(Records from a collection)
......

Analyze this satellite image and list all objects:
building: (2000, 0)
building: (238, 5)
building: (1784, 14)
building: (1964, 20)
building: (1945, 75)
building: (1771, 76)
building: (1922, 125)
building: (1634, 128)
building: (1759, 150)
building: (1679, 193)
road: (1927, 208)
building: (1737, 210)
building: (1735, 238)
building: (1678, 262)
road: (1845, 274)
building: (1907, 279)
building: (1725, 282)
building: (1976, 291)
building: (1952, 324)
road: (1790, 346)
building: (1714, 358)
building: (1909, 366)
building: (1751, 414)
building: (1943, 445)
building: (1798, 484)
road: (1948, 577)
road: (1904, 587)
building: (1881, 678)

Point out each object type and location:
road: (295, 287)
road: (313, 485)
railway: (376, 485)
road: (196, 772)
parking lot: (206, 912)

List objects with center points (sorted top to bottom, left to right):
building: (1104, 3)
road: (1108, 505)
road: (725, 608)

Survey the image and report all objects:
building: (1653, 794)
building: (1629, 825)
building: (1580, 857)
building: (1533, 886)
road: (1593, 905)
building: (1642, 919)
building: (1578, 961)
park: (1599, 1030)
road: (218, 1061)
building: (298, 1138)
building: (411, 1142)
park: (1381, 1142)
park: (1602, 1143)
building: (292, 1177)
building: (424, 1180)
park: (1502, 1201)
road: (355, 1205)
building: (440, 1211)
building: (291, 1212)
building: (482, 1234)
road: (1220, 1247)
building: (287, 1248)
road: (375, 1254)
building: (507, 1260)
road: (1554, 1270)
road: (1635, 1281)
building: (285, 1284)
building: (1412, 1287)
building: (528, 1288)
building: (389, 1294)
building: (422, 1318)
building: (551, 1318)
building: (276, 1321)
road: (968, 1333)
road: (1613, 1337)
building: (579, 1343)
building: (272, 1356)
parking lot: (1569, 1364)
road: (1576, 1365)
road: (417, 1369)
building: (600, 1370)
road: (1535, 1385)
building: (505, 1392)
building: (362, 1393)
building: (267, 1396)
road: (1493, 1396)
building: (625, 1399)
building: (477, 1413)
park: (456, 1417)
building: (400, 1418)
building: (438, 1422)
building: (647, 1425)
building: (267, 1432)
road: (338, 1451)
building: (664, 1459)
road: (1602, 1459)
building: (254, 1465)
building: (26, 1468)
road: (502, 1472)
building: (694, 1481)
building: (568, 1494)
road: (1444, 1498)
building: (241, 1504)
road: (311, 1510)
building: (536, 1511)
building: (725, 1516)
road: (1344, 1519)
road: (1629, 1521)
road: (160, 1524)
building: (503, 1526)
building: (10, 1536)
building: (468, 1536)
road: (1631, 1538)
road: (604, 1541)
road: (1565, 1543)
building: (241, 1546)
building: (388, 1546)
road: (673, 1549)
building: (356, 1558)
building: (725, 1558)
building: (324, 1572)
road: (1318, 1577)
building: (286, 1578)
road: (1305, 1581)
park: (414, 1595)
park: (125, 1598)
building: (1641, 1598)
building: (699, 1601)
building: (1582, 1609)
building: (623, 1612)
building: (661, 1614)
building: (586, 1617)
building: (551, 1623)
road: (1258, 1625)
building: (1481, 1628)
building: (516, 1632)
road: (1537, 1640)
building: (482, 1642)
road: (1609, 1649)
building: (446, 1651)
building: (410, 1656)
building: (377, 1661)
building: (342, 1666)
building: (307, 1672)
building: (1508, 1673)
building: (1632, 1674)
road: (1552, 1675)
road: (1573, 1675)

......

▶ [Job item]:
Set down every entry exactly as it appears.

▶ [Exercise solution]:
Analyze this satellite image and list all objects:
building: (2000, 0)
building: (238, 5)
building: (1784, 14)
building: (1964, 20)
building: (1945, 75)
building: (1771, 76)
building: (1922, 125)
building: (1634, 128)
building: (1759, 150)
building: (1679, 193)
road: (1927, 208)
building: (1737, 210)
building: (1735, 238)
building: (1678, 262)
road: (1845, 274)
building: (1907, 279)
building: (1725, 282)
building: (1976, 291)
building: (1952, 324)
road: (1790, 346)
building: (1714, 358)
building: (1909, 366)
building: (1751, 414)
building: (1943, 445)
building: (1798, 484)
road: (1948, 577)
road: (1904, 587)
building: (1881, 678)

Point out each object type and location:
road: (295, 287)
road: (313, 485)
railway: (376, 485)
road: (196, 772)
parking lot: (206, 912)

List objects with center points (sorted top to bottom, left to right):
building: (1104, 3)
road: (1108, 505)
road: (725, 608)

Survey the image and report all objects:
building: (1653, 794)
building: (1629, 825)
building: (1580, 857)
building: (1533, 886)
road: (1593, 905)
building: (1642, 919)
building: (1578, 961)
park: (1599, 1030)
road: (218, 1061)
building: (298, 1138)
building: (411, 1142)
park: (1381, 1142)
park: (1602, 1143)
building: (292, 1177)
building: (424, 1180)
park: (1502, 1201)
road: (355, 1205)
building: (440, 1211)
building: (291, 1212)
building: (482, 1234)
road: (1220, 1247)
building: (287, 1248)
road: (375, 1254)
building: (507, 1260)
road: (1554, 1270)
road: (1635, 1281)
building: (285, 1284)
building: (1412, 1287)
building: (528, 1288)
building: (389, 1294)
building: (422, 1318)
building: (551, 1318)
building: (276, 1321)
road: (968, 1333)
road: (1613, 1337)
building: (579, 1343)
building: (272, 1356)
parking lot: (1569, 1364)
road: (1576, 1365)
road: (417, 1369)
building: (600, 1370)
road: (1535, 1385)
building: (505, 1392)
building: (362, 1393)
building: (267, 1396)
road: (1493, 1396)
building: (625, 1399)
building: (477, 1413)
park: (456, 1417)
building: (400, 1418)
building: (438, 1422)
building: (647, 1425)
building: (267, 1432)
road: (338, 1451)
building: (664, 1459)
road: (1602, 1459)
building: (254, 1465)
building: (26, 1468)
road: (502, 1472)
building: (694, 1481)
building: (568, 1494)
road: (1444, 1498)
building: (241, 1504)
road: (311, 1510)
building: (536, 1511)
building: (725, 1516)
road: (1344, 1519)
road: (1629, 1521)
road: (160, 1524)
building: (503, 1526)
building: (10, 1536)
building: (468, 1536)
road: (1631, 1538)
road: (604, 1541)
road: (1565, 1543)
building: (241, 1546)
building: (388, 1546)
road: (673, 1549)
building: (356, 1558)
building: (725, 1558)
building: (324, 1572)
road: (1318, 1577)
building: (286, 1578)
road: (1305, 1581)
park: (414, 1595)
park: (125, 1598)
building: (1641, 1598)
building: (699, 1601)
building: (1582, 1609)
building: (623, 1612)
building: (661, 1614)
building: (586, 1617)
building: (551, 1623)
road: (1258, 1625)
building: (1481, 1628)
building: (516, 1632)
road: (1537, 1640)
building: (482, 1642)
road: (1609, 1649)
building: (446, 1651)
building: (410, 1656)
building: (377, 1661)
building: (342, 1666)
building: (307, 1672)
building: (1508, 1673)
building: (1632, 1674)
road: (1552, 1675)
road: (1573, 1675)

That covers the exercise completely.